For each line in the material below that holds "blue", copy that line.

++++ Available data ++++

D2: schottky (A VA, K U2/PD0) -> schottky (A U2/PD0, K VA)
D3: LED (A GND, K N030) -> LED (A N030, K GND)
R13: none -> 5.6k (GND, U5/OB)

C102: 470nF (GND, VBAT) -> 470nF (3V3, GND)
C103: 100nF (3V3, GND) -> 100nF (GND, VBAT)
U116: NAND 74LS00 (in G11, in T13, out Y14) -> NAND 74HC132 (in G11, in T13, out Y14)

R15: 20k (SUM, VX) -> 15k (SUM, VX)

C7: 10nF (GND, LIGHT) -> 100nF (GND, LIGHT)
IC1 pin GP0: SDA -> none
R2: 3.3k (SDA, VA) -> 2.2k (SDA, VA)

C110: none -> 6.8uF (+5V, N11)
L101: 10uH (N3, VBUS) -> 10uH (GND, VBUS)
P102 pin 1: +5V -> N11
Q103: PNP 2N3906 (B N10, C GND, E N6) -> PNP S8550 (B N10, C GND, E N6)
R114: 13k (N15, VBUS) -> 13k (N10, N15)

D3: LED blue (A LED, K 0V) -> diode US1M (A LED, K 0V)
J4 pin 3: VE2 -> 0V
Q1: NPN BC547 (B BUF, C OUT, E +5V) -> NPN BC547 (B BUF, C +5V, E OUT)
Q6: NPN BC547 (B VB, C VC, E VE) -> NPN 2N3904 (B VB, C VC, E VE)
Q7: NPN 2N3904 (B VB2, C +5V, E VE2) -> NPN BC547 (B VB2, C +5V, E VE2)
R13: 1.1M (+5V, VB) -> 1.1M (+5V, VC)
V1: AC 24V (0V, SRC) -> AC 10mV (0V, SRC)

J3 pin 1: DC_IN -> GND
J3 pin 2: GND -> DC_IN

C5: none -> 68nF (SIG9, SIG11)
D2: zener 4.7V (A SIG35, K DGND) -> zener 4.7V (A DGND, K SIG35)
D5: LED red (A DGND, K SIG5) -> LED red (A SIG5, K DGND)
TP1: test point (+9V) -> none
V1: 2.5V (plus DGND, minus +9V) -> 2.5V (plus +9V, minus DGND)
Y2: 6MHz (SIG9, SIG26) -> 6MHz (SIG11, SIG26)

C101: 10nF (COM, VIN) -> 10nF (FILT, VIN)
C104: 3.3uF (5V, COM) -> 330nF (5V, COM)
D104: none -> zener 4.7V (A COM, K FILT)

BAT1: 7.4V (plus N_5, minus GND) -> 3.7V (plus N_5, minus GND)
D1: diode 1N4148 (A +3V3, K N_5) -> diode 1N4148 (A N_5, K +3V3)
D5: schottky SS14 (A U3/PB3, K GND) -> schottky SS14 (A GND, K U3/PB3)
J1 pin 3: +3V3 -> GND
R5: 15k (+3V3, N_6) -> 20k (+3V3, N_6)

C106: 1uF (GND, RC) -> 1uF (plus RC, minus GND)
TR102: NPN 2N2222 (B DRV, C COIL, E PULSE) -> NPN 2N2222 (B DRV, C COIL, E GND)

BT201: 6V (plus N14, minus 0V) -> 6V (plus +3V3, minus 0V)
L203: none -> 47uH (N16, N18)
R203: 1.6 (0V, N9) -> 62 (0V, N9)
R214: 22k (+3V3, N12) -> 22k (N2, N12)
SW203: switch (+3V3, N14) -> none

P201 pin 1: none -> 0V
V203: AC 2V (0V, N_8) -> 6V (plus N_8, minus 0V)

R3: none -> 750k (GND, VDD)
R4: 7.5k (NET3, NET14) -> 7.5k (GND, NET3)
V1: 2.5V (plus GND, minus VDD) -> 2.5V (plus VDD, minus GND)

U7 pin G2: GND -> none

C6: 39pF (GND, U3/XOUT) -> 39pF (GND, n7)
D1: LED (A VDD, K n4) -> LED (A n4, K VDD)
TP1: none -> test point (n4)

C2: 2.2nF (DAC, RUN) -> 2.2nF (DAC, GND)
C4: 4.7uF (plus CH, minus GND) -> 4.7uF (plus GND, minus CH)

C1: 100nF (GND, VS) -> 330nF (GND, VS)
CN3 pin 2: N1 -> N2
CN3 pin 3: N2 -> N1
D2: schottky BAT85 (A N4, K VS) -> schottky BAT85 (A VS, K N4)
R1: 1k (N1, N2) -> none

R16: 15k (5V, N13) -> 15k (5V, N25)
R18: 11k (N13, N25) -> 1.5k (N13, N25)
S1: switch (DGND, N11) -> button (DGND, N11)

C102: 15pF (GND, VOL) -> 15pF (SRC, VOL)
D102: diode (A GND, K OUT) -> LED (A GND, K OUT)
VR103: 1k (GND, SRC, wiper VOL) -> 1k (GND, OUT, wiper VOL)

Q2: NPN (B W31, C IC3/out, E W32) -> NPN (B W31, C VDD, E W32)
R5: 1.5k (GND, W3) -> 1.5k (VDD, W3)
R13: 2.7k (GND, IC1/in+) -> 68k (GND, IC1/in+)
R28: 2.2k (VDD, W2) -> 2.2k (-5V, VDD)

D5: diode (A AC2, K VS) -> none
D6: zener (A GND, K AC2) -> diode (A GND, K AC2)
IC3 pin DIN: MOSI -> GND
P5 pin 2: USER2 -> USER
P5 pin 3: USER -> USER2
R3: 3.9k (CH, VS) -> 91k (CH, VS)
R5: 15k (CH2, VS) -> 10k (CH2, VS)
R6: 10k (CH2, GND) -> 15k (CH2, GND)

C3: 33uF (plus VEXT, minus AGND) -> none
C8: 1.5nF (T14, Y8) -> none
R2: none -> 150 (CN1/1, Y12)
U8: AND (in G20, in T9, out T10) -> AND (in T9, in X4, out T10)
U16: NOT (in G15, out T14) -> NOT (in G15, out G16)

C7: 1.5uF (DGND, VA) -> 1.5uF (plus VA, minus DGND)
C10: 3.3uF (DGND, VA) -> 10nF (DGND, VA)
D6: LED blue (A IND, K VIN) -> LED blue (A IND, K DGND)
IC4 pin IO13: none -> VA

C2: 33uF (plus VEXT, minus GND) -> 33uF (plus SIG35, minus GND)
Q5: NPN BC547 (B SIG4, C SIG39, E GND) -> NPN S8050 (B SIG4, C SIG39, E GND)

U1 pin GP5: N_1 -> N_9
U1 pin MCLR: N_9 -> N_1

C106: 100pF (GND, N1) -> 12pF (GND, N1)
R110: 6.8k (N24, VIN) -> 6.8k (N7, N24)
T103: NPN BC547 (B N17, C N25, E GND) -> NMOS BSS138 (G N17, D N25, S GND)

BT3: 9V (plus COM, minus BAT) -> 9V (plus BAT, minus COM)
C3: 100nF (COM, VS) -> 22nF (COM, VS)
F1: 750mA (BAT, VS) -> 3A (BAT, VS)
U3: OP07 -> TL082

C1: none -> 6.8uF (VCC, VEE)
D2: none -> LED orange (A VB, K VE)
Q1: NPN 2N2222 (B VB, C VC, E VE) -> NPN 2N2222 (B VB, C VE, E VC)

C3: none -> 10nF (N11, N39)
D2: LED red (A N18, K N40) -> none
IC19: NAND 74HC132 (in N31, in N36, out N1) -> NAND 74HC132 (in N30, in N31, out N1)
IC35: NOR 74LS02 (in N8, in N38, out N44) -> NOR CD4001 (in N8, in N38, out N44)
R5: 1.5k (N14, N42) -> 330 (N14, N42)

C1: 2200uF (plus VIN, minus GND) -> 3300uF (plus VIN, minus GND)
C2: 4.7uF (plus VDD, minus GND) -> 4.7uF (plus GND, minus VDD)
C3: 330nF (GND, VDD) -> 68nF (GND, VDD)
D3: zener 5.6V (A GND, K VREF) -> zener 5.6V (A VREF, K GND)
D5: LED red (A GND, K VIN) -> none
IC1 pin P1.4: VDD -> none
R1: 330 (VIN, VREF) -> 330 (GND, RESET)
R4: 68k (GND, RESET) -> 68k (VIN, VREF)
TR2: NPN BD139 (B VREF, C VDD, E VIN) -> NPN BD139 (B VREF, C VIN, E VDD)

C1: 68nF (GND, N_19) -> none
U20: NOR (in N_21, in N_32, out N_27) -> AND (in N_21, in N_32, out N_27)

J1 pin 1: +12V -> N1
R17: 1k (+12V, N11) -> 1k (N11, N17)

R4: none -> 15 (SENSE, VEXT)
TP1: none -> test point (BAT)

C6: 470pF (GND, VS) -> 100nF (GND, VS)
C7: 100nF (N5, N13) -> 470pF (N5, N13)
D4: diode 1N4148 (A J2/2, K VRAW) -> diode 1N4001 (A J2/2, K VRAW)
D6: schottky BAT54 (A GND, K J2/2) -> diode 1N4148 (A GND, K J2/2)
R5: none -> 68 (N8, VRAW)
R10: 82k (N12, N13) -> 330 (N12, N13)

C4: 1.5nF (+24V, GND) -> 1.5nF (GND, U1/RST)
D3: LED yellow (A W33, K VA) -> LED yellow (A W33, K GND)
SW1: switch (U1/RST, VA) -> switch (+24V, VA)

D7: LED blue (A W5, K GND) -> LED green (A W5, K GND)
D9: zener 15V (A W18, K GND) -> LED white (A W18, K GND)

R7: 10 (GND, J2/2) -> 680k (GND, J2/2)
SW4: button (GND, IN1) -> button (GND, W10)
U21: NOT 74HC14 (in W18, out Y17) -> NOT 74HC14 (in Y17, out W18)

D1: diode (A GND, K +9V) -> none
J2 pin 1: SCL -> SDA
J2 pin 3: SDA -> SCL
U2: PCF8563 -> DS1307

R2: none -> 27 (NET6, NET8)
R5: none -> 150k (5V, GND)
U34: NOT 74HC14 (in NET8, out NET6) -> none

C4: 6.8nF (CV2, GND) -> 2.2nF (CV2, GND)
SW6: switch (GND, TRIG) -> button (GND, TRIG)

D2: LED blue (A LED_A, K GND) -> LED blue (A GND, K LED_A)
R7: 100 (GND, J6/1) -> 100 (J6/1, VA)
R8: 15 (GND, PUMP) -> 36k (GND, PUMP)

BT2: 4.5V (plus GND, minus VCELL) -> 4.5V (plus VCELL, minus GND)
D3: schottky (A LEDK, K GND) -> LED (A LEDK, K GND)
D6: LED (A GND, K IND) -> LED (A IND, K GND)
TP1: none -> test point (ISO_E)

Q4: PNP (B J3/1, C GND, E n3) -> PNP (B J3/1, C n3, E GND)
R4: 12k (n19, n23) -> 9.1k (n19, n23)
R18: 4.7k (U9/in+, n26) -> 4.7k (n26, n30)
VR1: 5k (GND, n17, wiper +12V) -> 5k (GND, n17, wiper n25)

++++

### Problem solution
D3: LED blue (A LED, K 0V) -> diode US1M (A LED, K 0V)
D6: LED blue (A IND, K VIN) -> LED blue (A IND, K DGND)
D7: LED blue (A W5, K GND) -> LED green (A W5, K GND)
D2: LED blue (A LED_A, K GND) -> LED blue (A GND, K LED_A)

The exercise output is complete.